╭─ RECORDS PROVIDED

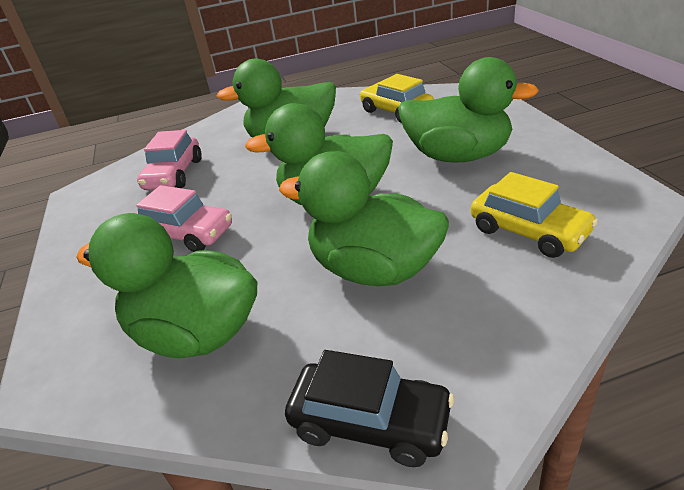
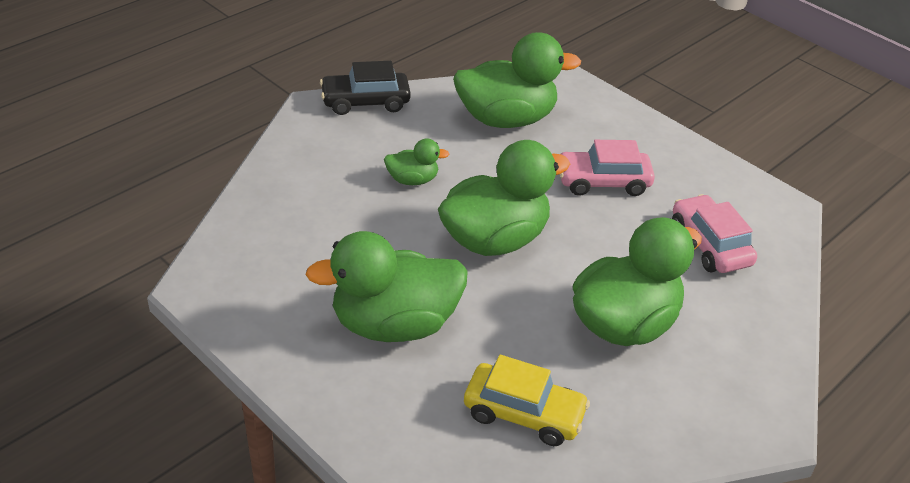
camera: 145 degrees right, 5 degrees up
(374, 270) = (412, 180): green duck -> green duck, size x0.48
(529, 231) = (298, 234): yellow car -> none

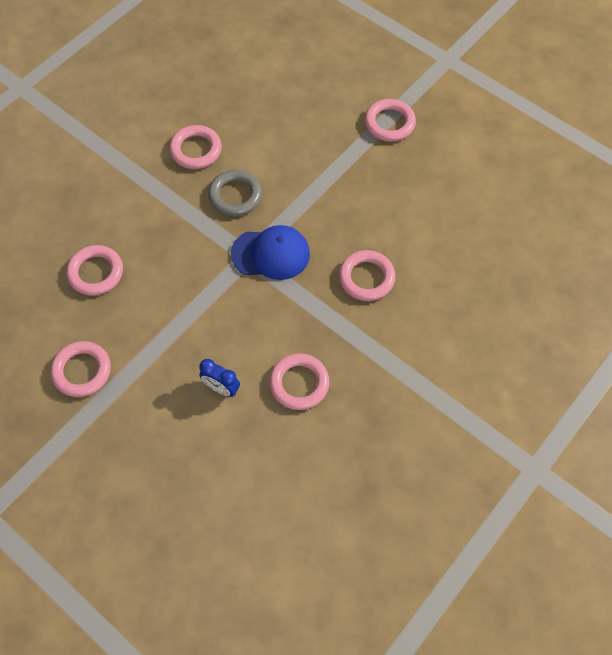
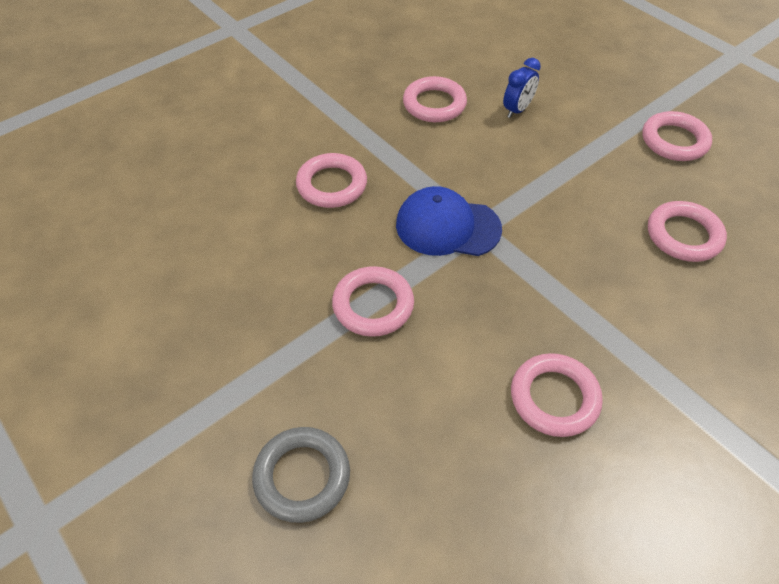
camera: 170 degrees left, 10 degrees down
(221, 388) = (517, 110): blue clock -> blue clock turned 90 degrees clockwise
(235, 196) = (490, 310): grey ring -> grey ring (302, 476)
(389, 123) = (213, 397): pink ring -> pink ring (373, 305)

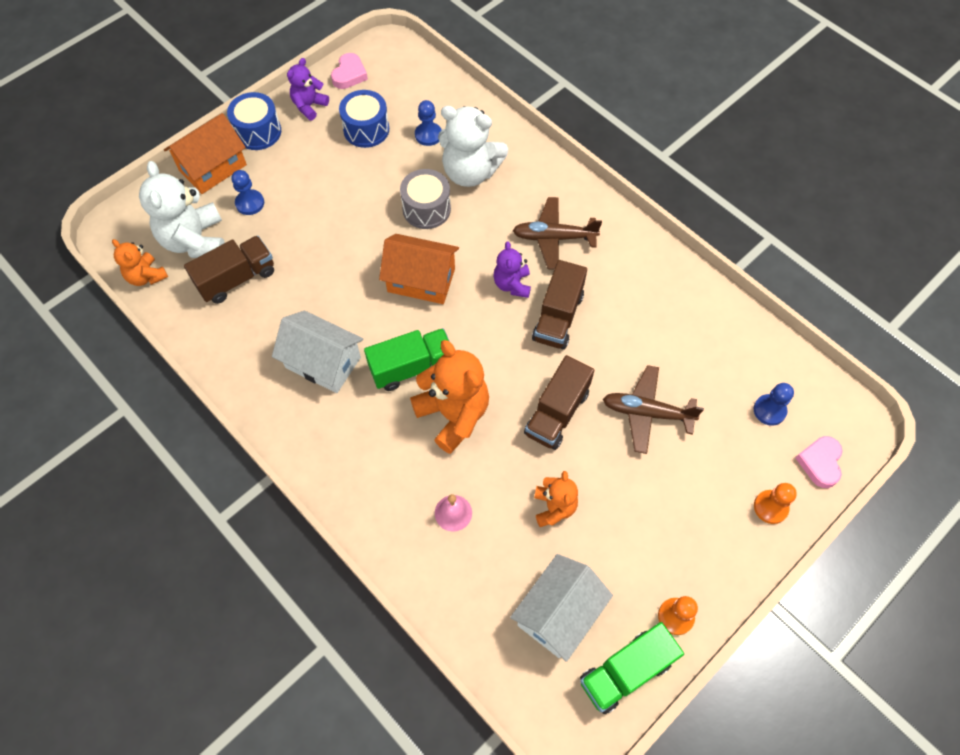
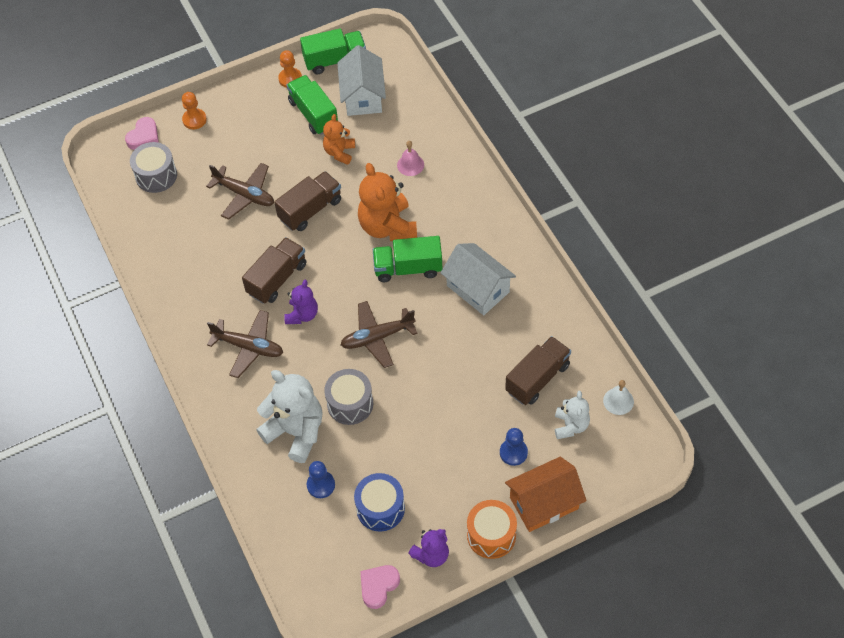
camera: 160 degrees left, 5 degrees down
(146, 276) = (618, 401): orange teddy bear -> white bell
(195, 241) = (570, 426): white teddy bear -> white teddy bear, size x0.57
(236, 279) = (537, 378): brown truck -> brown truck turned 150 degrees clockwise
(258, 132) = (491, 535): blue drum -> orange drum
(421, 280) = (377, 337): orange house -> brown plane
(558, 613) = (363, 96): white house -> white house turned 60 degrees counterclockwise
(615, 561) = (313, 114): none -> green truck
(769, 410) = (156, 175): blue pawn -> grey drum

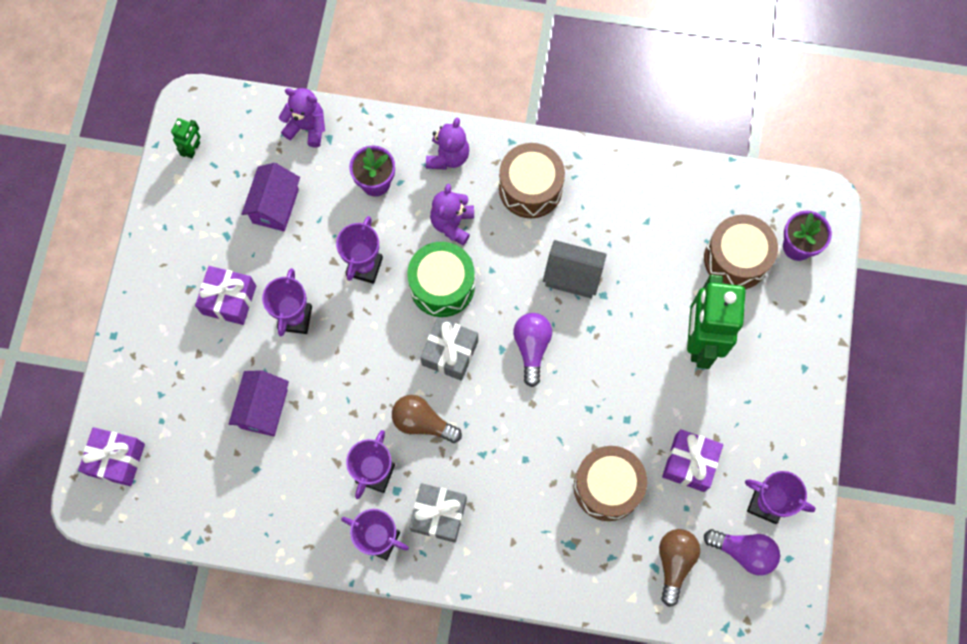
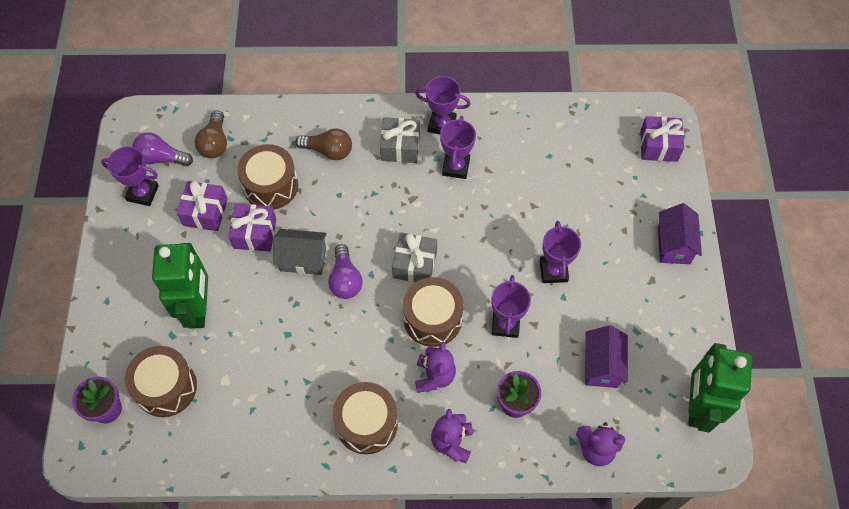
camera: 170 degrees right, 10 degrees down
(193, 149) = (697, 407): green robot -> green robot, size x2.32
(229, 300) = (614, 277): purple gift -> purple gift (255, 234)
(264, 409) = (557, 198): purple house -> purple house (673, 245)
(422, 422) = (426, 208): brown light bulb -> brown light bulb (328, 151)
(442, 285) = (432, 319): green drum -> brown drum
(572, 276) = (317, 346): grey house -> grey house (303, 259)

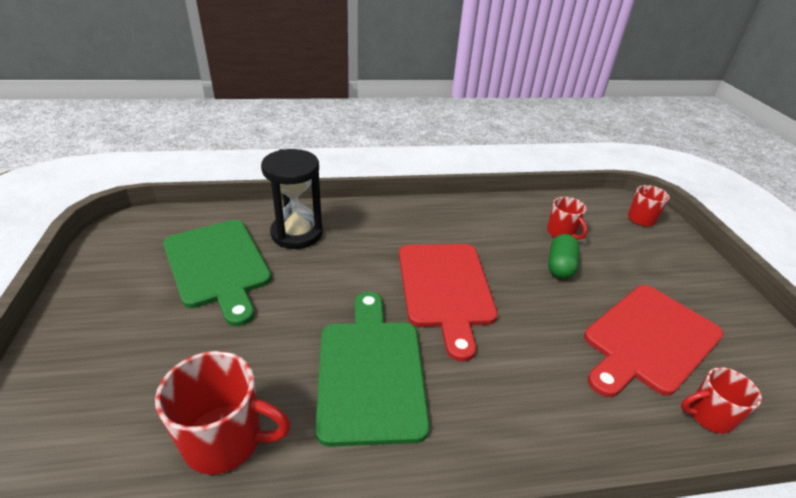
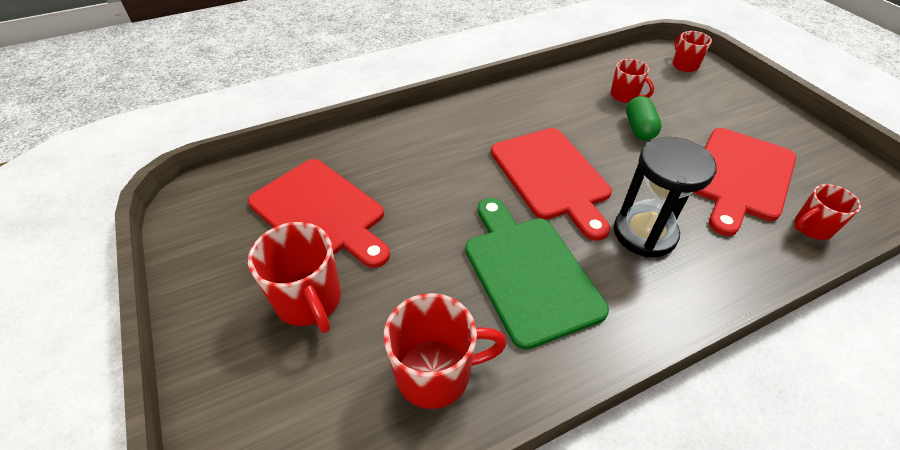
camera: 15 degrees left, 10 degrees up
(159, 338) = (309, 301): none -> red mug
(218, 265) = (321, 212): green cutting board -> red cutting board
(297, 233) = (380, 158): black hourglass -> black hourglass (644, 233)

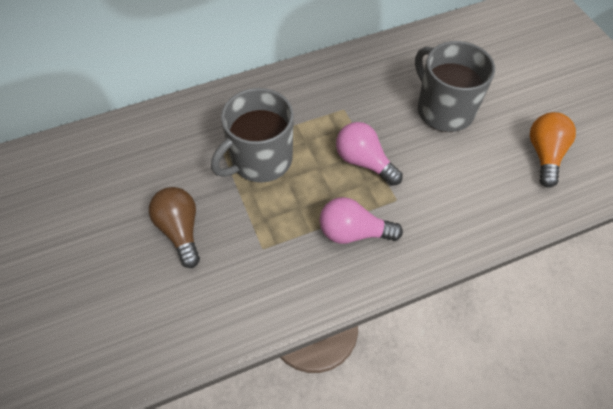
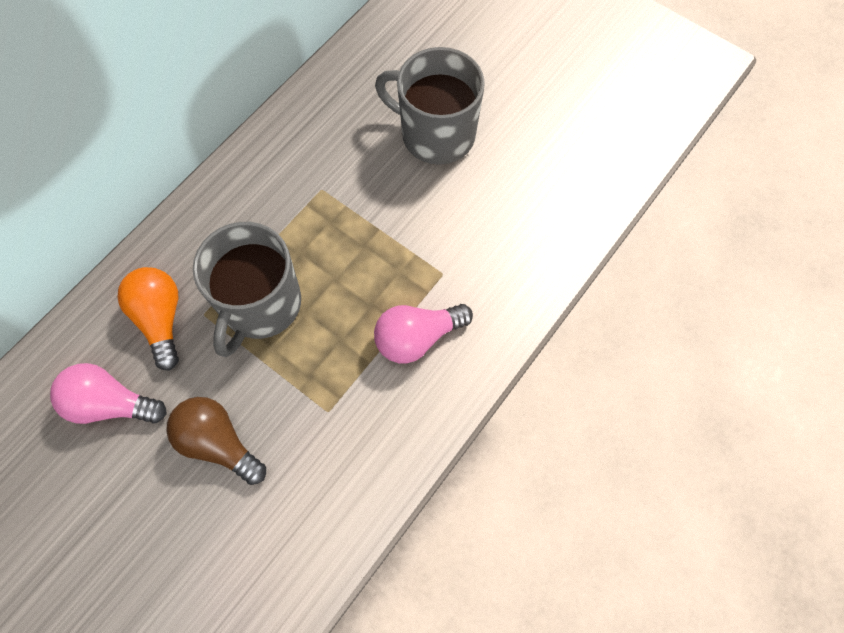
camera: 30 degrees left, 10 degrees up
(364, 162) = (382, 245): pink light bulb -> pink light bulb (111, 404)
(544, 155) = (570, 139): orange light bulb -> orange light bulb (160, 319)

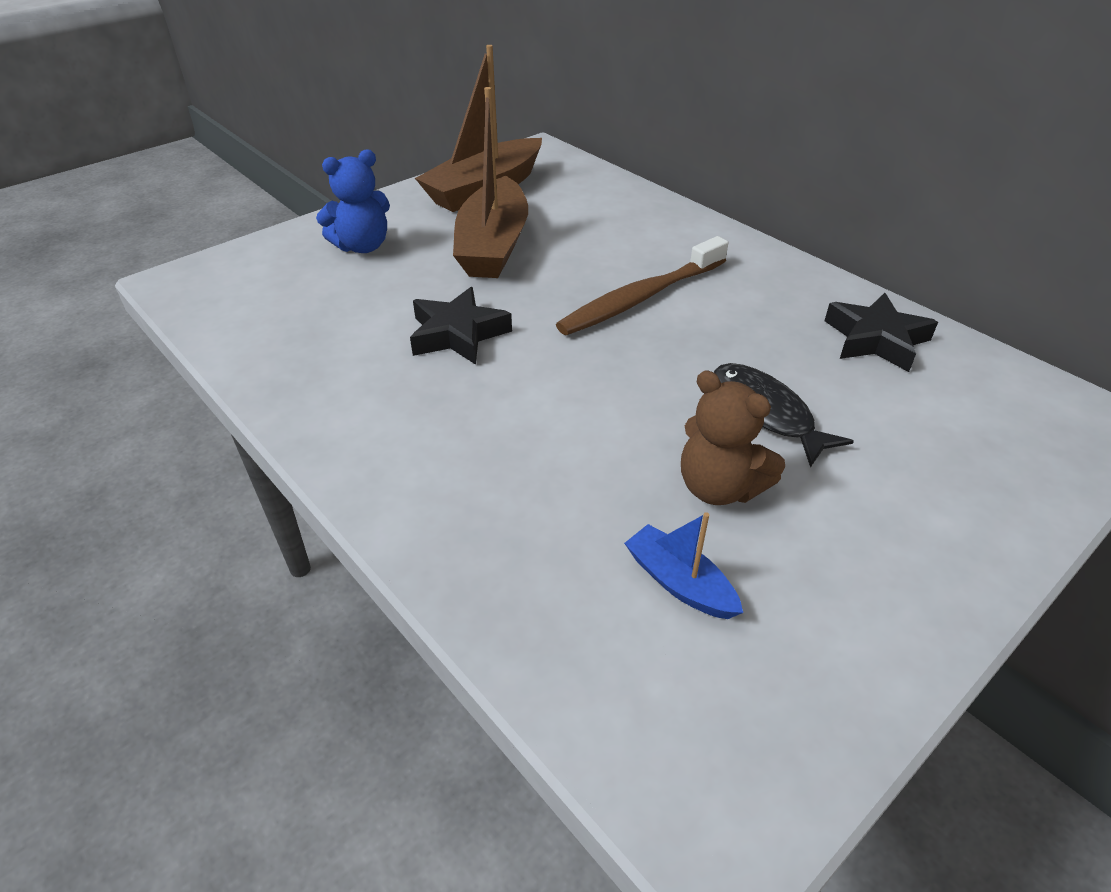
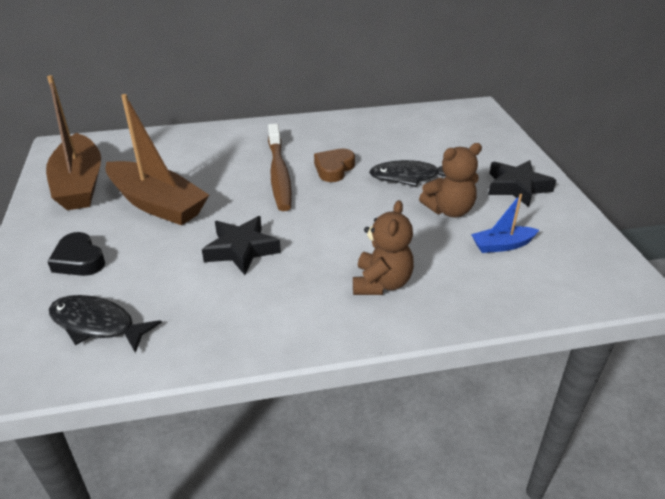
camera: 60 degrees left, 5 degrees down
(275, 299) = (97, 325): none -> black fish
(362, 246) = (79, 260): blue teddy bear -> black heart
(477, 474) = (381, 283): none -> brown teddy bear
(704, 336) = (334, 169): none -> brown heart
(875, 339) = (383, 128): black star -> black star (517, 187)

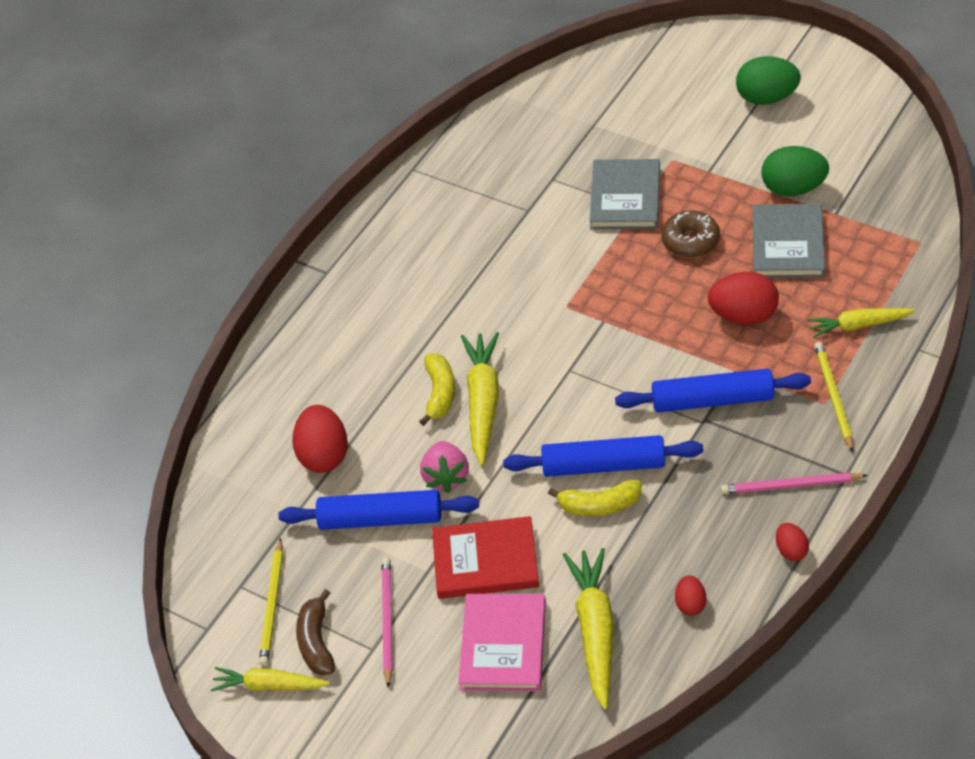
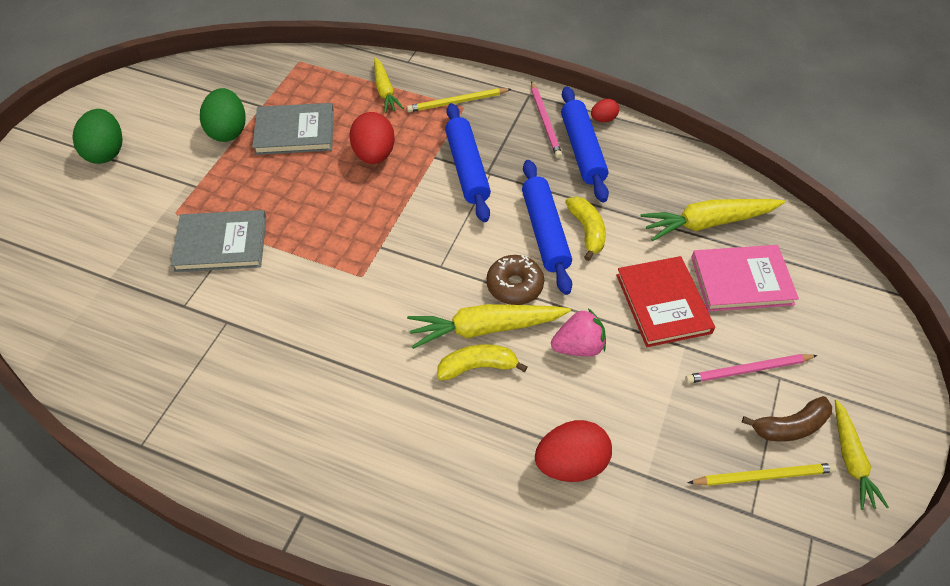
camera: 105 degrees left, 5 degrees up
(380, 519) = (638, 395): blue rolling pin -> blue rolling pin (582, 150)
(690, 241) = (284, 193): brown donut -> brown donut (514, 285)
(690, 604) = (665, 170): red egg -> none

╰─

• WHAT YOU NEED TO DO
Above are the records; give them all again exactly, apart from the pictures.

• SOLUTION
camera: 145 degrees right, 5 degrees up
(374, 270) = (412, 180): green duck -> green duck, size x0.48
(529, 231) = (298, 234): yellow car -> none

camera: 170 degrees left, 10 degrees down
(221, 388) = (517, 110): blue clock -> blue clock turned 90 degrees clockwise
(235, 196) = (490, 310): grey ring -> grey ring (302, 476)
(389, 123) = (213, 397): pink ring -> pink ring (373, 305)

camera: 160 degrees left, 5 degrees down
(146, 276) = (618, 401): orange teddy bear -> white bell
(195, 241) = (570, 426): white teddy bear -> white teddy bear, size x0.57
(236, 279) = (537, 378): brown truck -> brown truck turned 150 degrees clockwise
(258, 132) = (491, 535): blue drum -> orange drum
(421, 280) = (377, 337): orange house -> brown plane
(558, 613) = (363, 96): white house -> white house turned 60 degrees counterclockwise
(615, 561) = (313, 114): none -> green truck
(769, 410) = (156, 175): blue pawn -> grey drum

camera: 170 degrees right, 10 degrees down
(193, 149) = (697, 407): green robot -> green robot, size x2.32
(229, 300) = (614, 277): purple gift -> purple gift (255, 234)
(264, 409) = (557, 198): purple house -> purple house (673, 245)
(422, 422) = (426, 208): brown light bulb -> brown light bulb (328, 151)
(442, 285) = (432, 319): green drum -> brown drum
(572, 276) = (317, 346): grey house -> grey house (303, 259)

camera: 15 degrees left, 10 degrees up
(159, 338) = (309, 301): none -> red mug
(218, 265) = (321, 212): green cutting board -> red cutting board
(297, 233) = (380, 158): black hourglass -> black hourglass (644, 233)

camera: 30 degrees left, 10 degrees up
(364, 162) = (382, 245): pink light bulb -> pink light bulb (111, 404)
(544, 155) = (570, 139): orange light bulb -> orange light bulb (160, 319)

camera: 60 degrees left, 5 degrees down
(275, 299) = (97, 325): none -> black fish
(362, 246) = (79, 260): blue teddy bear -> black heart
(477, 474) = (381, 283): none -> brown teddy bear
(704, 336) = (334, 169): none -> brown heart
(875, 339) = (383, 128): black star -> black star (517, 187)

camera: 105 degrees left, 5 degrees up
(380, 519) = (638, 395): blue rolling pin -> blue rolling pin (582, 150)
(690, 241) = (284, 193): brown donut -> brown donut (514, 285)
(690, 604) = (665, 170): red egg -> none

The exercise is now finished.